INPUT DATA Block Start
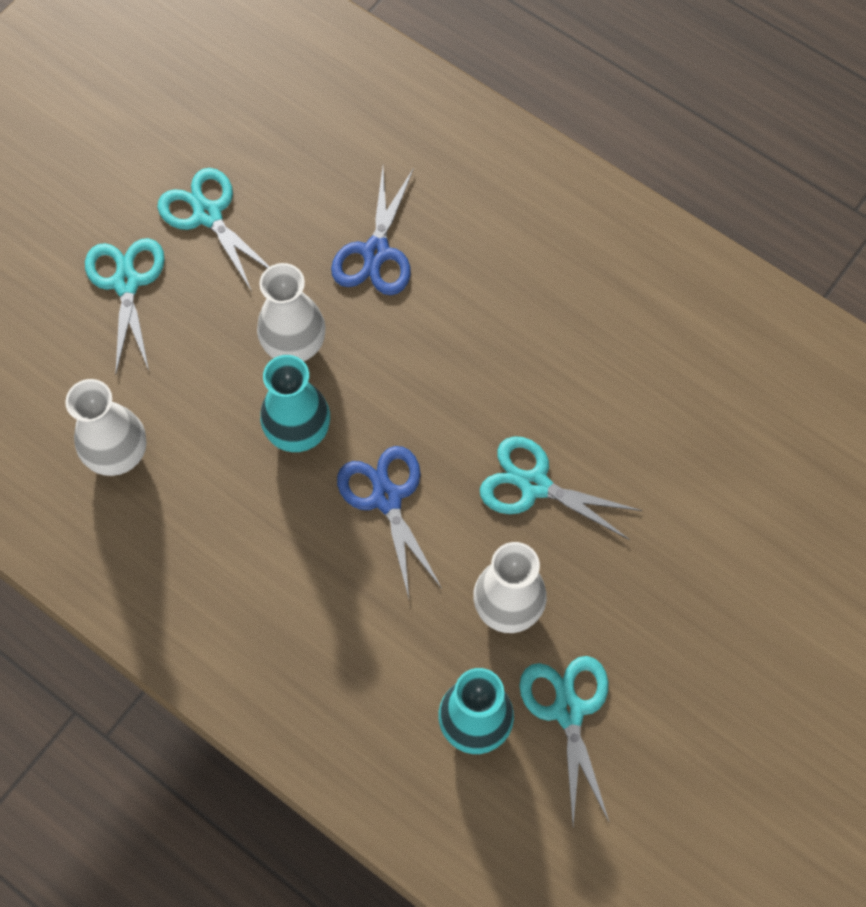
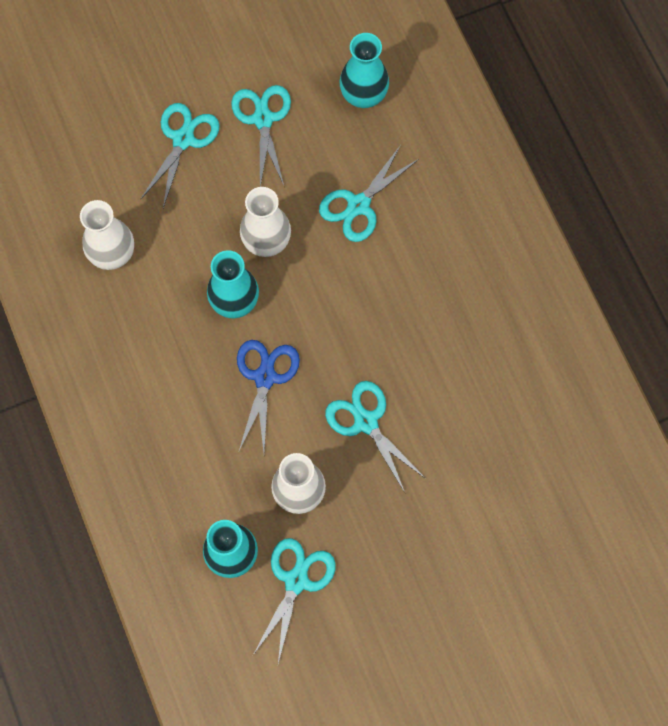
camera: 30 degrees right, 5 degrees up
blue scissors [331,167,414,295] -> turquoise scissors [319,145,419,242]
none -> turquoise vase [340,33,389,108]

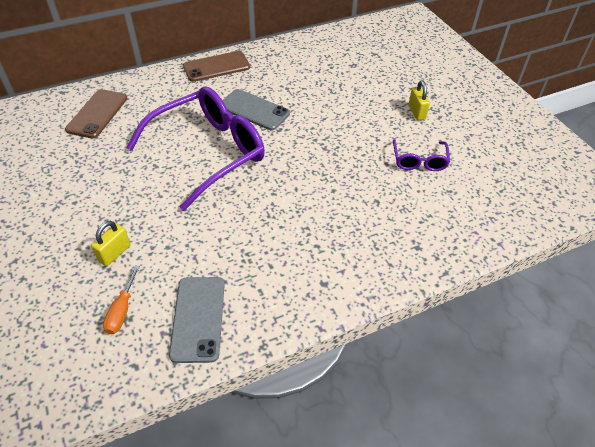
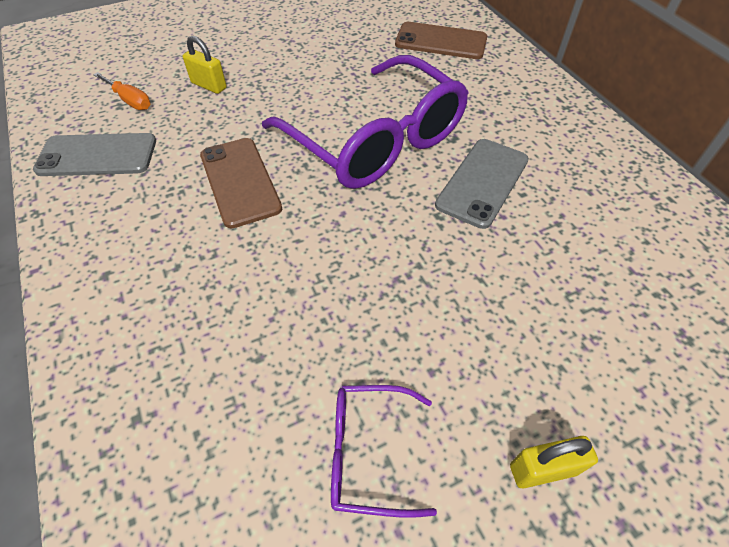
camera: 90 degrees right, 5 degrees up
orange screwdriver [103,265,140,334] -> orange screwdriver turned 150 degrees counterclockwise [93,72,151,110]
brown phone [183,51,250,82] -> brown phone moved to [200,138,282,229]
INPUT DATA Block End
-- PROBLEM TO WORK ON --
Images are not wanted in the copy. Please print the material above exactly.

-- SOLUTION --
camera: 30 degrees right, 5 degrees up
blue scissors [331,167,414,295] -> turquoise scissors [319,145,419,242]
none -> turquoise vase [340,33,389,108]

camera: 90 degrees right, 5 degrees up
orange screwdriver [103,265,140,334] -> orange screwdriver turned 150 degrees counterclockwise [93,72,151,110]
brown phone [183,51,250,82] -> brown phone moved to [200,138,282,229]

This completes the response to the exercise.